▶ _PROBLEM STATEMENT_:
Determine how many lines of the listing below include the string "down". Output the number and nothing more.

▶ _STORED DATA_:
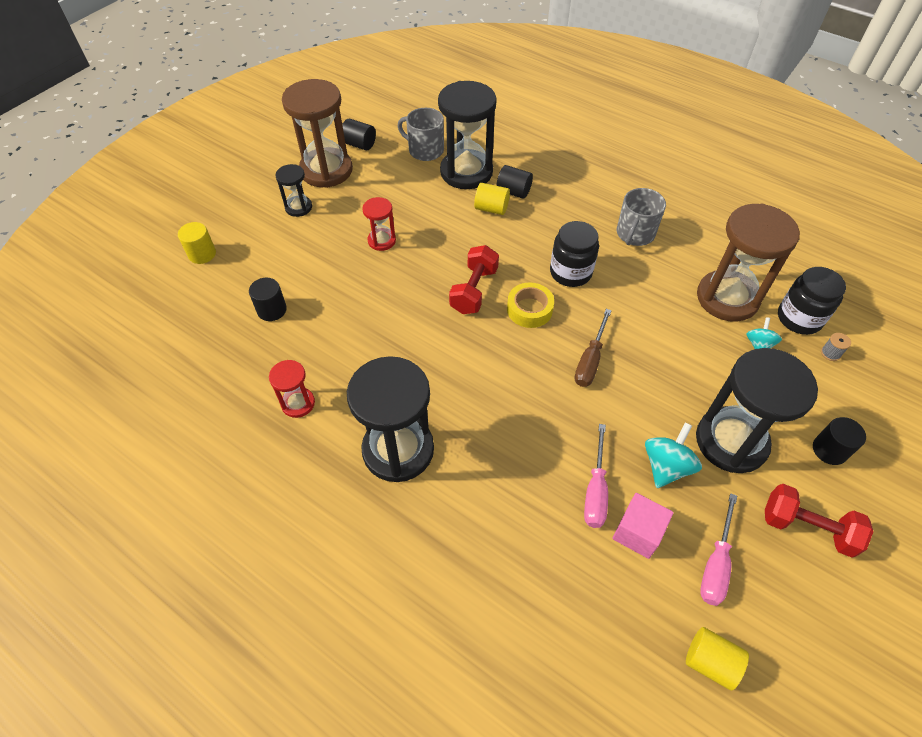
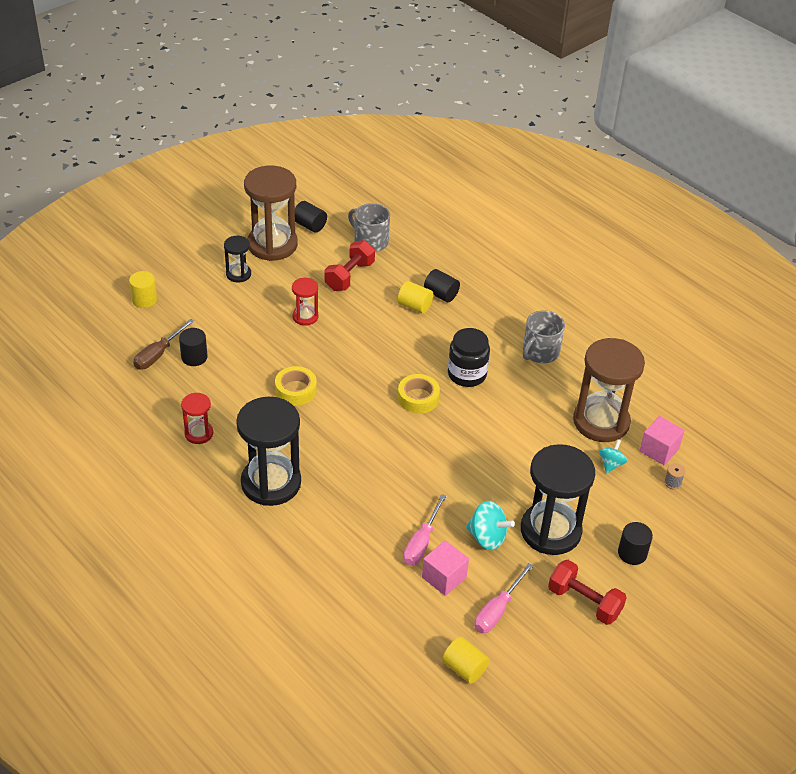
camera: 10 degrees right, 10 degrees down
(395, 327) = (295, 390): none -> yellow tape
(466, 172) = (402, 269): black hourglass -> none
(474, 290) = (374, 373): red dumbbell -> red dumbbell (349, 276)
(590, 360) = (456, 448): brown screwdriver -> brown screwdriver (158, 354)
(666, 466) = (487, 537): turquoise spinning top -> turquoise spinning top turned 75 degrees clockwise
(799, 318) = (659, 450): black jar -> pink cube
...
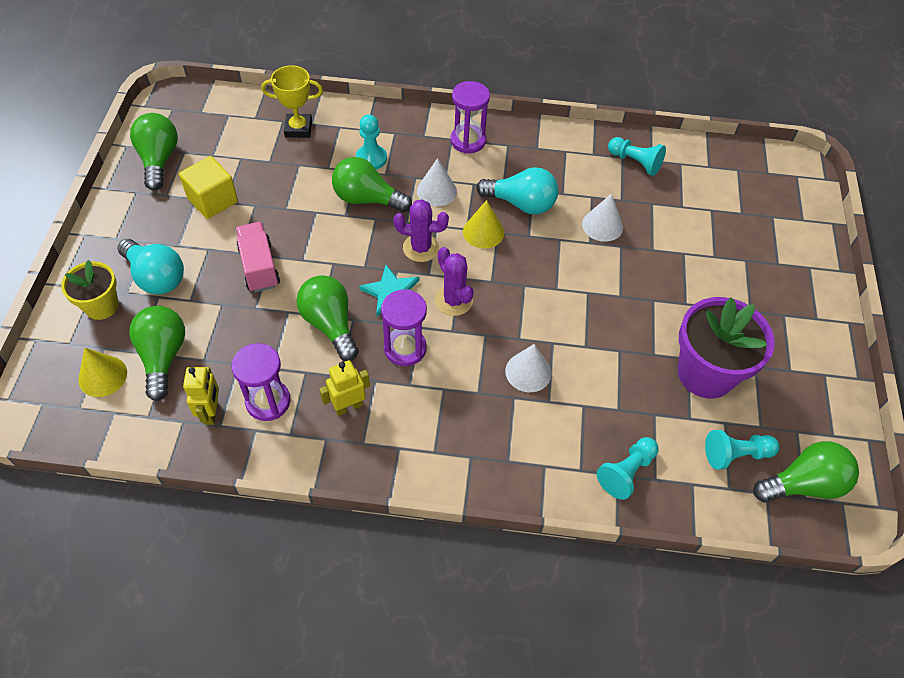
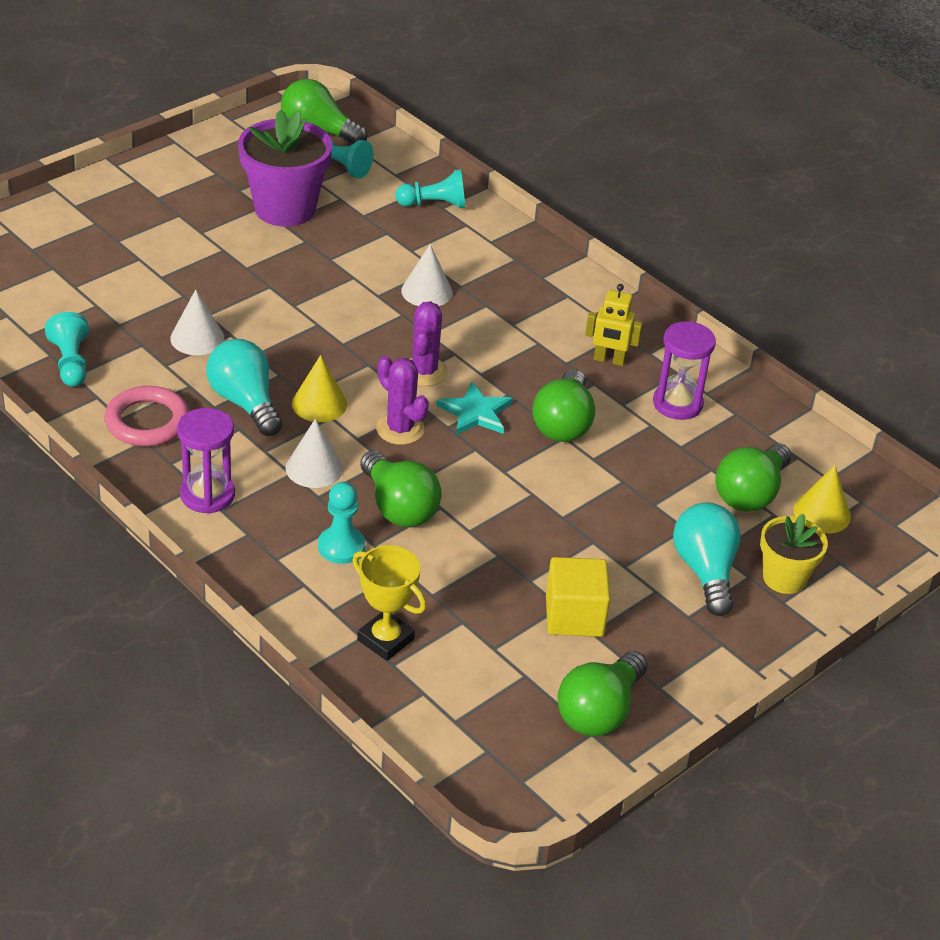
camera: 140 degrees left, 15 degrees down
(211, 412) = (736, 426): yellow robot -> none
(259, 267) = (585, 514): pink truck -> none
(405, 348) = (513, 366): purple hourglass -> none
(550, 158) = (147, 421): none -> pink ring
--
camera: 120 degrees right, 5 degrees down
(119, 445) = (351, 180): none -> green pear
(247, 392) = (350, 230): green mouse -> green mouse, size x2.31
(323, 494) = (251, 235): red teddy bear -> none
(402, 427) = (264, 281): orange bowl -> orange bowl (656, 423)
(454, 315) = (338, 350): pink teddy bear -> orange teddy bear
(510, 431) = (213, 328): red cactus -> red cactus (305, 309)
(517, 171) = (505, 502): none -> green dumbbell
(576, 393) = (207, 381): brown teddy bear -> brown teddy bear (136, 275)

▶ _FINISHED TASK_:
3